WHAT TO DO
Search the entries for the word "moved". Copy every line that holds it.

Shape position tracking data
+--

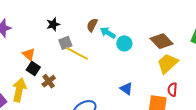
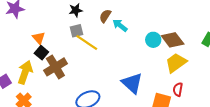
black star: (53, 24) -> (76, 10), moved
cyan circle: (124, 43) -> (153, 40), moved
brown cross: (49, 81) -> (55, 67), size x1.6
blue triangle: (126, 89) -> (132, 83), size x1.6

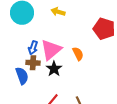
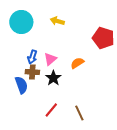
pink triangle: (51, 50) -> (50, 59), size x0.6
orange semicircle: (78, 54) -> (77, 63), turned -96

+--

SOLUTION TO THIS TASK
black star: (53, 24) -> (76, 10), moved
cyan circle: (124, 43) -> (153, 40), moved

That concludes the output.